■ About this task: Would you set down the data below exactly as shown?

--- START ---

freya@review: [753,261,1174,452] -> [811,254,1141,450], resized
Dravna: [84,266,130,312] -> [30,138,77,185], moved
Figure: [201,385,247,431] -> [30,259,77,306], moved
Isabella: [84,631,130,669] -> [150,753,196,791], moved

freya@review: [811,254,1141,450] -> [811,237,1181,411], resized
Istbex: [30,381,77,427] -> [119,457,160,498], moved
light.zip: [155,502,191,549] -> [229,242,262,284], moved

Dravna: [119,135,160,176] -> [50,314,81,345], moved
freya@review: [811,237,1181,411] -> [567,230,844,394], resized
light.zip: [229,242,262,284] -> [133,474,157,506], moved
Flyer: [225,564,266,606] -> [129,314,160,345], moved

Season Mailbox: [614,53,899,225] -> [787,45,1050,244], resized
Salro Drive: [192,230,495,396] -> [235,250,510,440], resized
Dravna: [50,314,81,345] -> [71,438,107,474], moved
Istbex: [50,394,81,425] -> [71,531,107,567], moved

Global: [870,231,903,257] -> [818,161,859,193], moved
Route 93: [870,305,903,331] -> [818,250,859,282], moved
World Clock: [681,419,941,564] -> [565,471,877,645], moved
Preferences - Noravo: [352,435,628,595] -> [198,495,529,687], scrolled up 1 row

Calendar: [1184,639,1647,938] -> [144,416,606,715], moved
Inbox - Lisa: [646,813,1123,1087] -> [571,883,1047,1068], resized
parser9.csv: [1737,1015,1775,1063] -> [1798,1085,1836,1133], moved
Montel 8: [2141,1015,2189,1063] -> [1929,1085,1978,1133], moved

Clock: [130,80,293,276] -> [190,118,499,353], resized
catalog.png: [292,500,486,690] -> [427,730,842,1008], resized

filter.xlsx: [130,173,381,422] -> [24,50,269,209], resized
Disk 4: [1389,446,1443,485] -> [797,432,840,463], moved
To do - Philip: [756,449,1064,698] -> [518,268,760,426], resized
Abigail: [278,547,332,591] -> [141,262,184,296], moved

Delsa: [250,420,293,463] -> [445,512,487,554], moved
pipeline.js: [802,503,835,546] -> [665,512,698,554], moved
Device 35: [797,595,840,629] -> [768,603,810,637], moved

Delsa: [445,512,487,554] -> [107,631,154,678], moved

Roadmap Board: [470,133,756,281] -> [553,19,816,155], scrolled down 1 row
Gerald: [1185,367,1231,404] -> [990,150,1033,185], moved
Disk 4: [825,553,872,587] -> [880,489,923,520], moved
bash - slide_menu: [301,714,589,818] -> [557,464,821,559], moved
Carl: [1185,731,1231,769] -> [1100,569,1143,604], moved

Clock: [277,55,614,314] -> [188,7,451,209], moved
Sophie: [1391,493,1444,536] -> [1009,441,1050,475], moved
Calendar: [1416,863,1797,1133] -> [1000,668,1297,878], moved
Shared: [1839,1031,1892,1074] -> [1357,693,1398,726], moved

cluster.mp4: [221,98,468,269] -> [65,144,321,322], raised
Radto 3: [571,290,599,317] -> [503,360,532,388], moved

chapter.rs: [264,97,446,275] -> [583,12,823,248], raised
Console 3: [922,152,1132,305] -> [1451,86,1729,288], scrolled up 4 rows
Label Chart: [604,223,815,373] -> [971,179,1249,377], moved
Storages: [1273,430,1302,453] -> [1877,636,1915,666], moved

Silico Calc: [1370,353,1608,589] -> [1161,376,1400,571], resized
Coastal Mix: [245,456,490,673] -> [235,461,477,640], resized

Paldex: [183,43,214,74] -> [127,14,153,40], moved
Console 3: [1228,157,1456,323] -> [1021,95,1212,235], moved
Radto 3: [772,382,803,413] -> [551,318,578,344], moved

--- END ---

■ Answer below:
freya@review: [753,261,1174,452] -> [811,254,1141,450], resized
Dravna: [84,266,130,312] -> [30,138,77,185], moved
Figure: [201,385,247,431] -> [30,259,77,306], moved
Isabella: [84,631,130,669] -> [150,753,196,791], moved

freya@review: [811,254,1141,450] -> [811,237,1181,411], resized
Istbex: [30,381,77,427] -> [119,457,160,498], moved
light.zip: [155,502,191,549] -> [229,242,262,284], moved

Dravna: [119,135,160,176] -> [50,314,81,345], moved
freya@review: [811,237,1181,411] -> [567,230,844,394], resized
light.zip: [229,242,262,284] -> [133,474,157,506], moved
Flyer: [225,564,266,606] -> [129,314,160,345], moved

Season Mailbox: [614,53,899,225] -> [787,45,1050,244], resized
Salro Drive: [192,230,495,396] -> [235,250,510,440], resized
Dravna: [50,314,81,345] -> [71,438,107,474], moved
Istbex: [50,394,81,425] -> [71,531,107,567], moved

Global: [870,231,903,257] -> [818,161,859,193], moved
Route 93: [870,305,903,331] -> [818,250,859,282], moved
World Clock: [681,419,941,564] -> [565,471,877,645], moved
Preferences - Noravo: [352,435,628,595] -> [198,495,529,687], scrolled up 1 row

Calendar: [1184,639,1647,938] -> [144,416,606,715], moved
Inbox - Lisa: [646,813,1123,1087] -> [571,883,1047,1068], resized
parser9.csv: [1737,1015,1775,1063] -> [1798,1085,1836,1133], moved
Montel 8: [2141,1015,2189,1063] -> [1929,1085,1978,1133], moved

Clock: [130,80,293,276] -> [190,118,499,353], resized
catalog.png: [292,500,486,690] -> [427,730,842,1008], resized

filter.xlsx: [130,173,381,422] -> [24,50,269,209], resized
Disk 4: [1389,446,1443,485] -> [797,432,840,463], moved
To do - Philip: [756,449,1064,698] -> [518,268,760,426], resized
Abigail: [278,547,332,591] -> [141,262,184,296], moved

Delsa: [250,420,293,463] -> [445,512,487,554], moved
pipeline.js: [802,503,835,546] -> [665,512,698,554], moved
Device 35: [797,595,840,629] -> [768,603,810,637], moved

Delsa: [445,512,487,554] -> [107,631,154,678], moved

Roadmap Board: [470,133,756,281] -> [553,19,816,155], scrolled down 1 row
Gerald: [1185,367,1231,404] -> [990,150,1033,185], moved
Disk 4: [825,553,872,587] -> [880,489,923,520], moved
bash - slide_menu: [301,714,589,818] -> [557,464,821,559], moved
Carl: [1185,731,1231,769] -> [1100,569,1143,604], moved

Clock: [277,55,614,314] -> [188,7,451,209], moved
Sophie: [1391,493,1444,536] -> [1009,441,1050,475], moved
Calendar: [1416,863,1797,1133] -> [1000,668,1297,878], moved
Shared: [1839,1031,1892,1074] -> [1357,693,1398,726], moved

cluster.mp4: [221,98,468,269] -> [65,144,321,322], raised
Radto 3: [571,290,599,317] -> [503,360,532,388], moved

chapter.rs: [264,97,446,275] -> [583,12,823,248], raised
Console 3: [922,152,1132,305] -> [1451,86,1729,288], scrolled up 4 rows
Label Chart: [604,223,815,373] -> [971,179,1249,377], moved
Storages: [1273,430,1302,453] -> [1877,636,1915,666], moved

Silico Calc: [1370,353,1608,589] -> [1161,376,1400,571], resized
Coastal Mix: [245,456,490,673] -> [235,461,477,640], resized

Paldex: [183,43,214,74] -> [127,14,153,40], moved
Console 3: [1228,157,1456,323] -> [1021,95,1212,235], moved
Radto 3: [772,382,803,413] -> [551,318,578,344], moved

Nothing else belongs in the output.